** Opening Supplied records block **
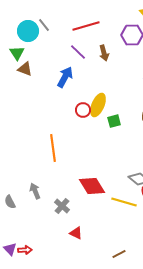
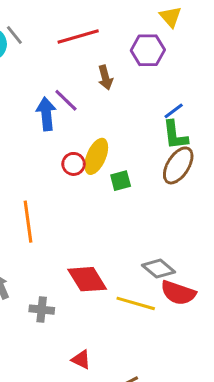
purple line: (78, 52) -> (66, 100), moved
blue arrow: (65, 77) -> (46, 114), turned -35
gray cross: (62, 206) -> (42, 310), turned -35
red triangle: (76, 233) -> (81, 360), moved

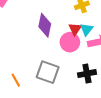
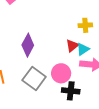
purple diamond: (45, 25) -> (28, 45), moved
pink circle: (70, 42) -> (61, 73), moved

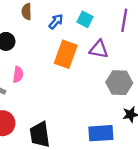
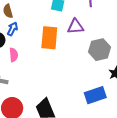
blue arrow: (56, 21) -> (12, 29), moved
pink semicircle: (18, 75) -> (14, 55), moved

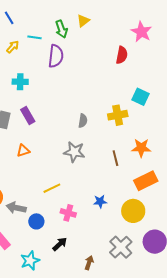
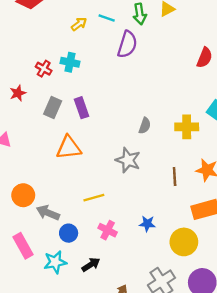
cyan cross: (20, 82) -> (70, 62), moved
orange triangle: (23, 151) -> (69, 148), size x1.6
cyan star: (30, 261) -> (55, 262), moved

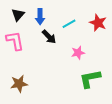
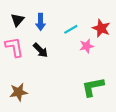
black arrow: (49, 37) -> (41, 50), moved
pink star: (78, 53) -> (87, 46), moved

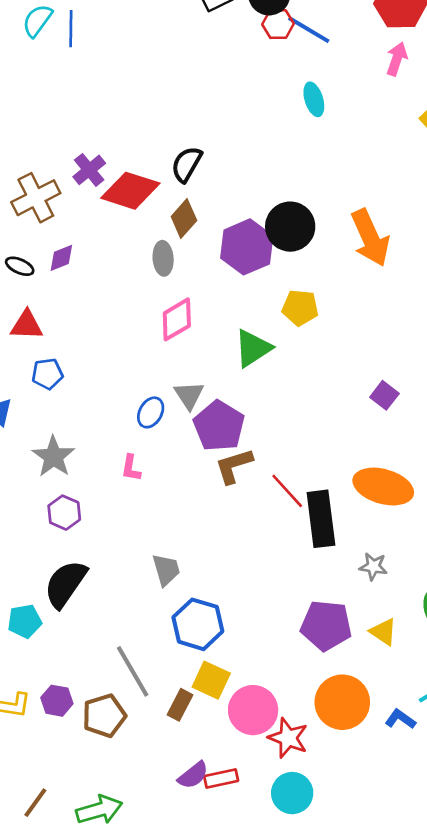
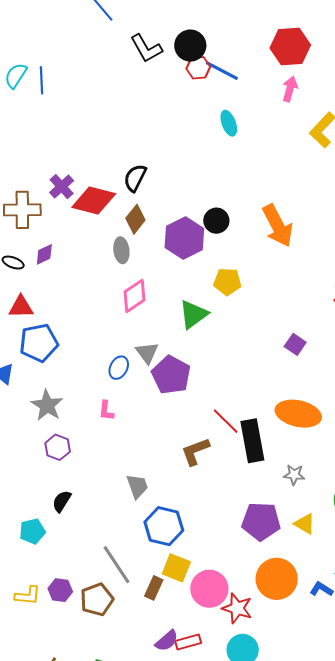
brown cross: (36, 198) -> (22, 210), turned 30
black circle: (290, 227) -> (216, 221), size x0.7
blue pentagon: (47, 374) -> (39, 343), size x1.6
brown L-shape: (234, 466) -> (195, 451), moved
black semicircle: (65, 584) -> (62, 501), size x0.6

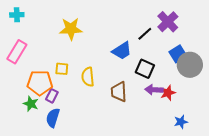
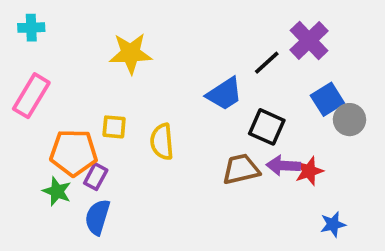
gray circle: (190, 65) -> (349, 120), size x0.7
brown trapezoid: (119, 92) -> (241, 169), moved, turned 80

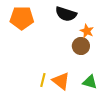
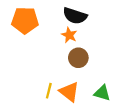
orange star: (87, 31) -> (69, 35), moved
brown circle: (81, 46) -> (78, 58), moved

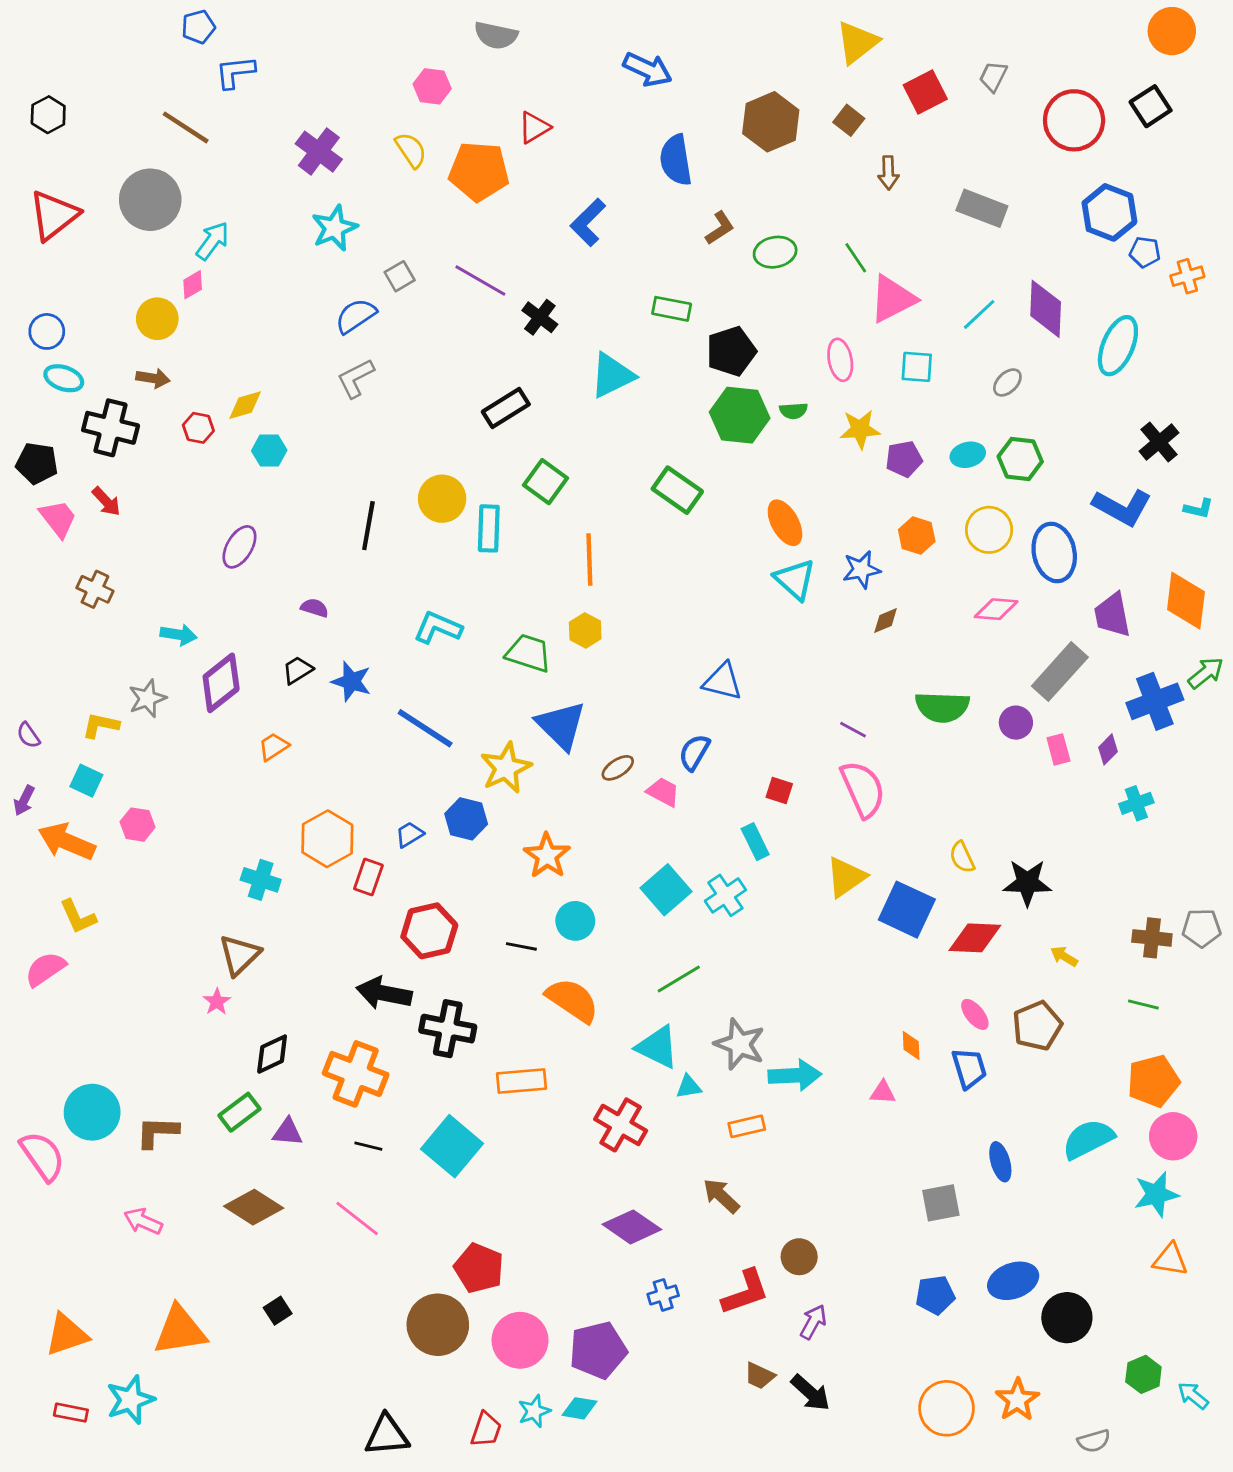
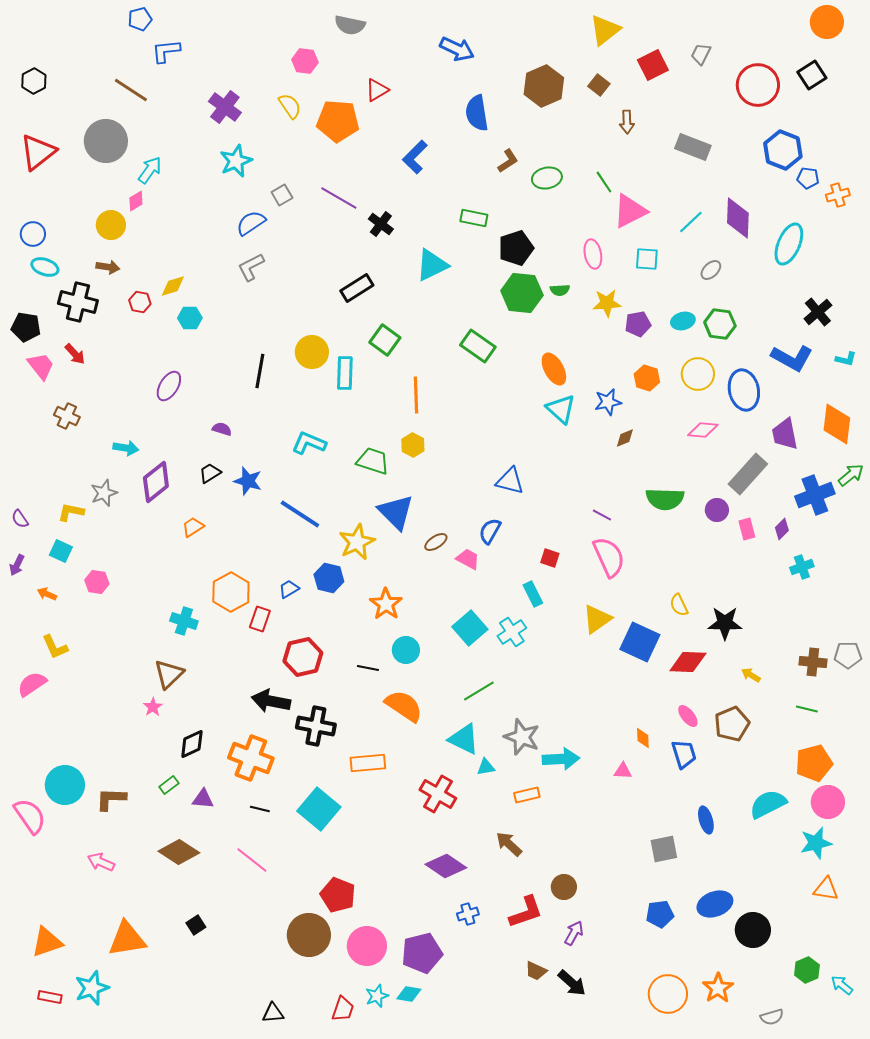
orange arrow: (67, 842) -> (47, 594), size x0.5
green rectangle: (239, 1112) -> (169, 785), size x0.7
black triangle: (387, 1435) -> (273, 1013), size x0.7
** Closing Supplied records block **
Exercise requirements: Line by line, print the records above exactly, skipping each picture.

Solution to this task:
purple line: (78, 52) -> (66, 100), moved
blue arrow: (65, 77) -> (46, 114), turned -35
gray cross: (62, 206) -> (42, 310), turned -35
red triangle: (76, 233) -> (81, 360), moved

purple diamond: (45, 25) -> (28, 45), moved
pink circle: (70, 42) -> (61, 73), moved

blue arrow: (56, 21) -> (12, 29), moved
pink semicircle: (18, 75) -> (14, 55), moved

cyan cross: (20, 82) -> (70, 62), moved
orange triangle: (23, 151) -> (69, 148), size x1.6
cyan star: (30, 261) -> (55, 262), moved

black arrow: (49, 37) -> (41, 50), moved
pink star: (78, 53) -> (87, 46), moved

brown cross: (36, 198) -> (22, 210), turned 30
black circle: (290, 227) -> (216, 221), size x0.7
blue pentagon: (47, 374) -> (39, 343), size x1.6
brown L-shape: (234, 466) -> (195, 451), moved
black semicircle: (65, 584) -> (62, 501), size x0.6

gray circle: (190, 65) -> (349, 120), size x0.7
brown trapezoid: (119, 92) -> (241, 169), moved, turned 80

orange star: (87, 31) -> (69, 35), moved
brown circle: (81, 46) -> (78, 58), moved

orange arrow: (67, 842) -> (47, 594), size x0.5
green rectangle: (239, 1112) -> (169, 785), size x0.7
black triangle: (387, 1435) -> (273, 1013), size x0.7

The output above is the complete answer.